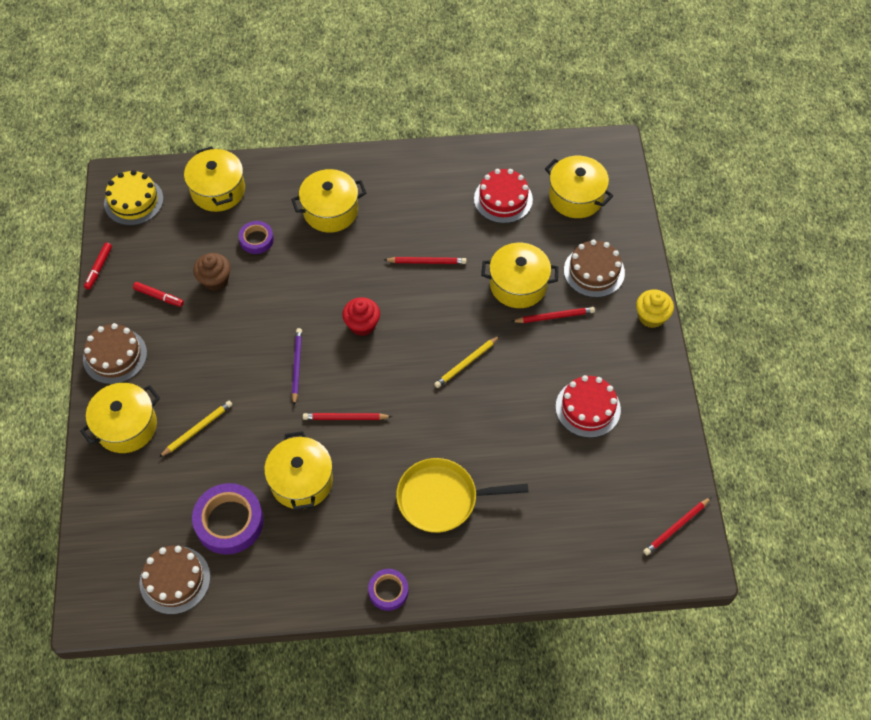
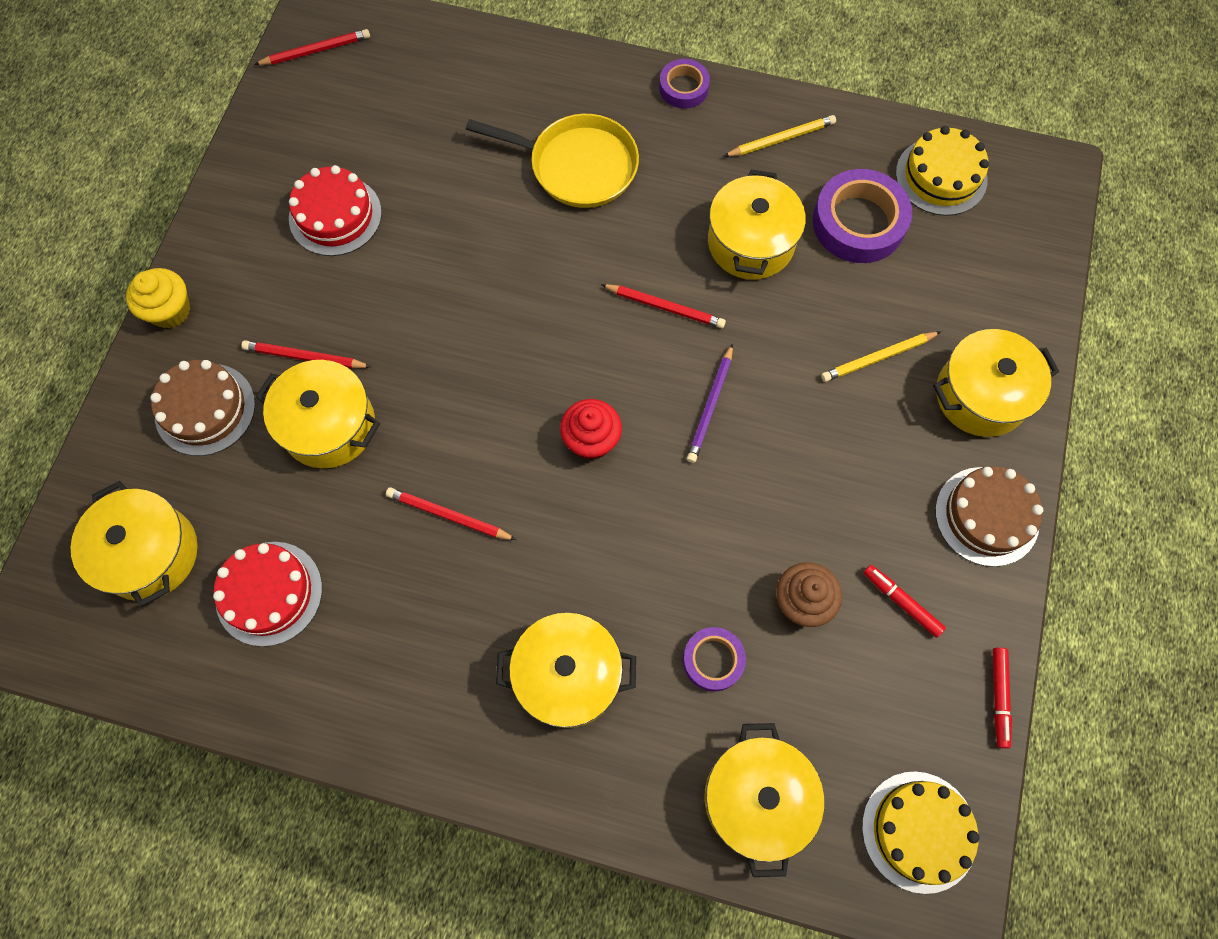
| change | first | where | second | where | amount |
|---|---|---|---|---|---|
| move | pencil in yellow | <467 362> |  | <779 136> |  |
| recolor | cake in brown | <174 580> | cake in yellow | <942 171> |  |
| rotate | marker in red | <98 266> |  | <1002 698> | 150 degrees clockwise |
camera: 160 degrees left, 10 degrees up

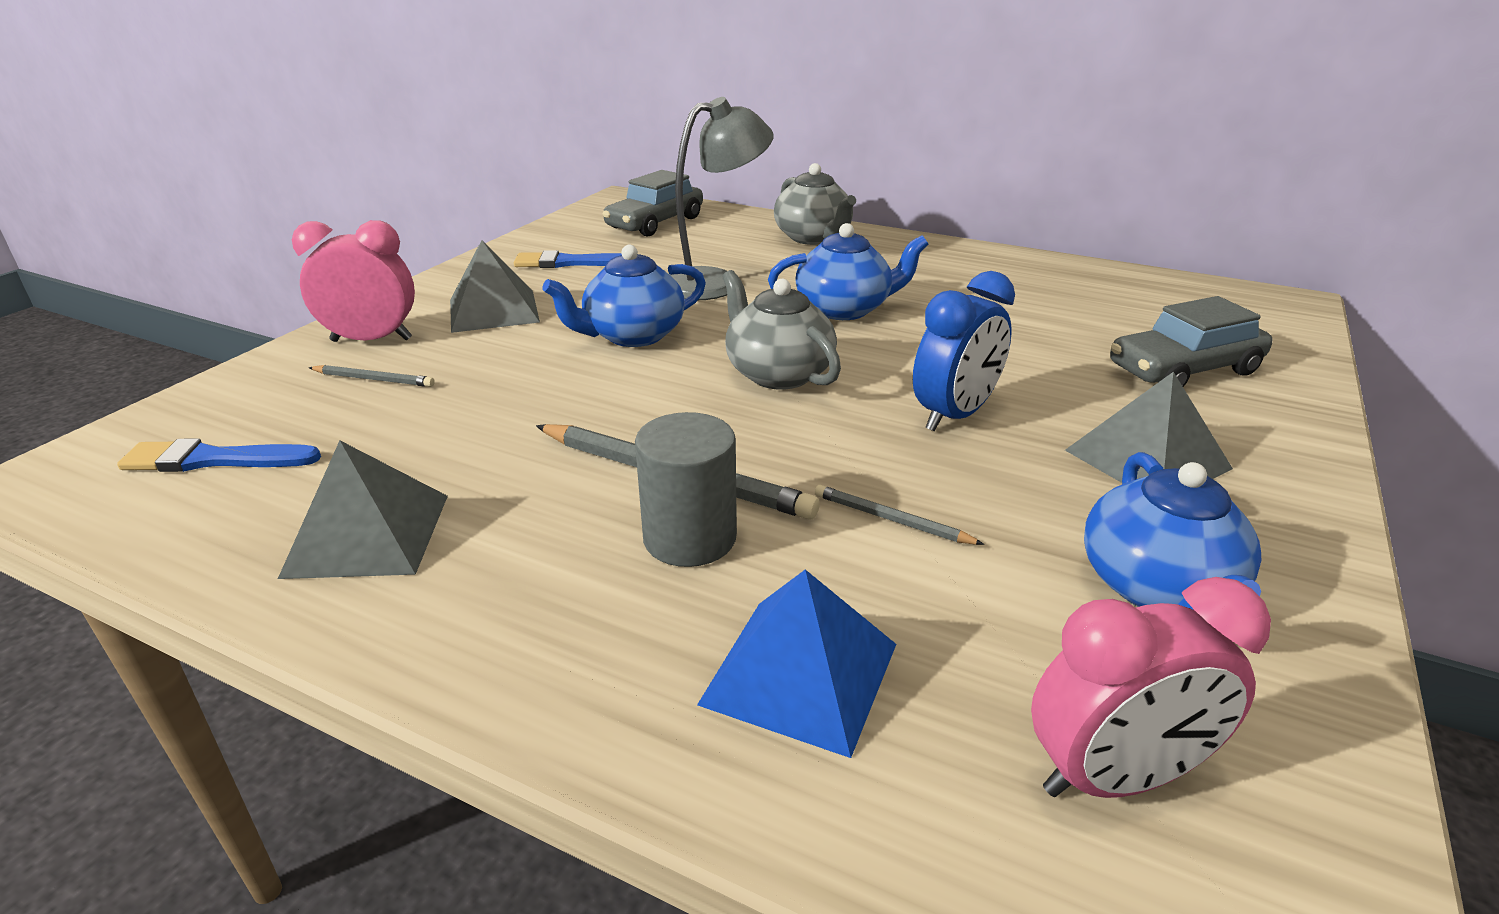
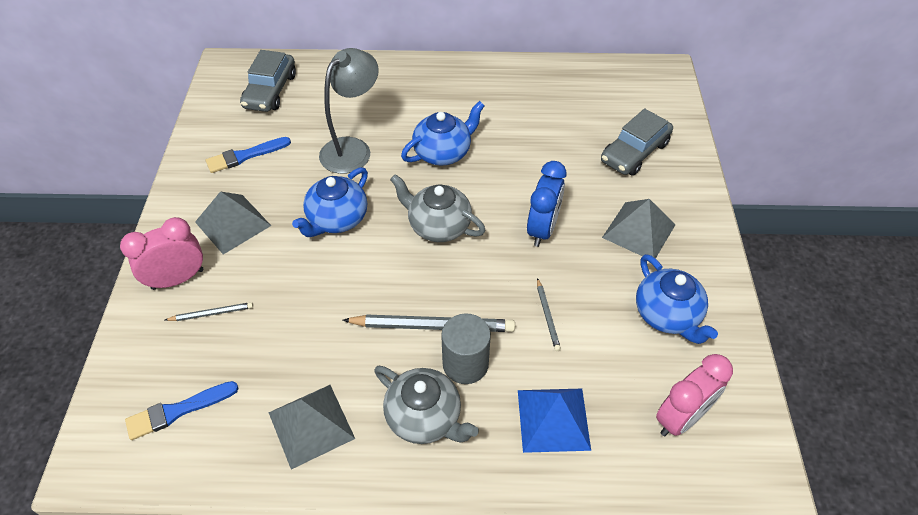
| change | first | where | second | where | amount |
|---|---|---|---|---|---|
| move | teapot in grey | <815 204> |  | <426 405> |  |
| rotate | pencil in grey | <899 515> |  | <549 314> | 105 degrees counterclockwise |
camera: 25 degrees left, 20 degrees up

### WORK INSTRUCTIONS
State how many lines in the entries above hold the word "yellow", with no further text.

### SOLUTION
2